**THE TASK**
Images within the entries are to be omitted; the remainder must be reproduced exactly.

**TASK INPUT**

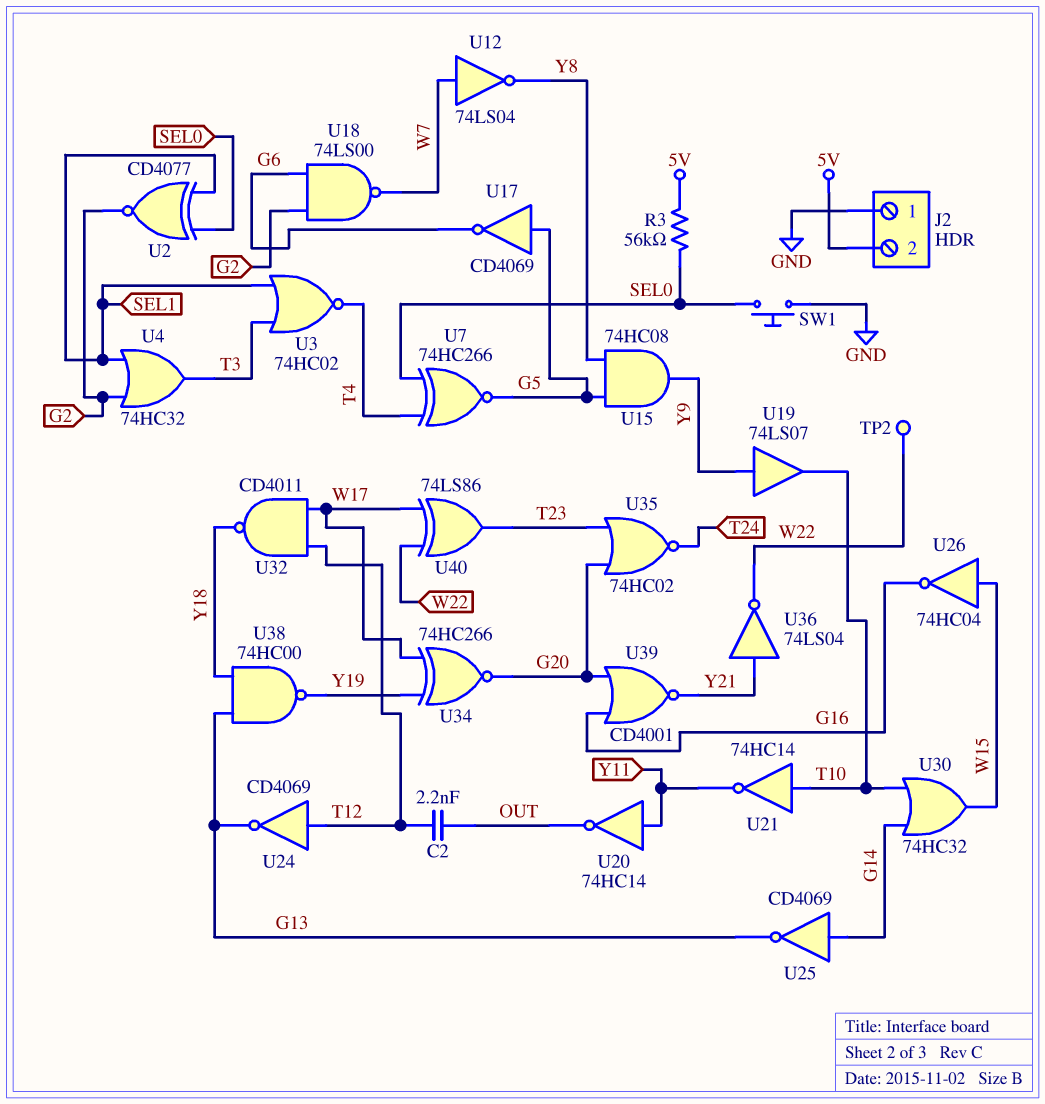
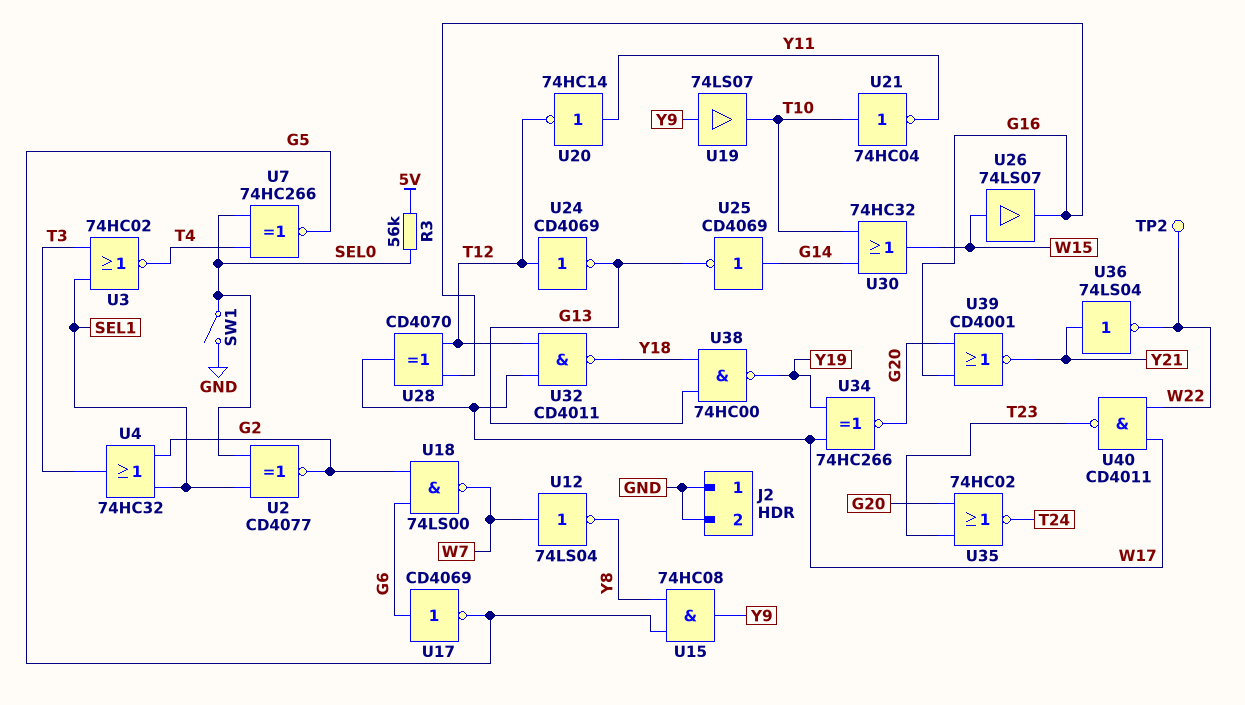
C2: 2.2nF (OUT, T12) -> none
J2 pin 2: 5V -> GND
SW1: button (GND, SEL0) -> switch (GND, SEL0)
U17: NOT CD4069 (in G5, out G6) -> NOT CD4069 (in G6, out G5)
U20: NOT 74HC14 (in Y11, out OUT) -> NOT 74HC14 (in Y11, out T12)
U21: NOT 74HC14 (in T10, out Y11) -> NOT 74HC04 (in T10, out Y11)
U26: NOT 74HC04 (in W15, out G16) -> buffer 74LS07 (in W15, out G16)
U28: none -> XOR CD4070 (in G16, in T12, out W17)
U40: XOR 74LS86 (in W17, in W22, out T23) -> NAND CD4011 (in W17, in W22, out T23)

**REPLY TO THE EXERCISE**
C2: 2.2nF (OUT, T12) -> none
J2 pin 2: 5V -> GND
SW1: button (GND, SEL0) -> switch (GND, SEL0)
U17: NOT CD4069 (in G5, out G6) -> NOT CD4069 (in G6, out G5)
U20: NOT 74HC14 (in Y11, out OUT) -> NOT 74HC14 (in Y11, out T12)
U21: NOT 74HC14 (in T10, out Y11) -> NOT 74HC04 (in T10, out Y11)
U26: NOT 74HC04 (in W15, out G16) -> buffer 74LS07 (in W15, out G16)
U28: none -> XOR CD4070 (in G16, in T12, out W17)
U40: XOR 74LS86 (in W17, in W22, out T23) -> NAND CD4011 (in W17, in W22, out T23)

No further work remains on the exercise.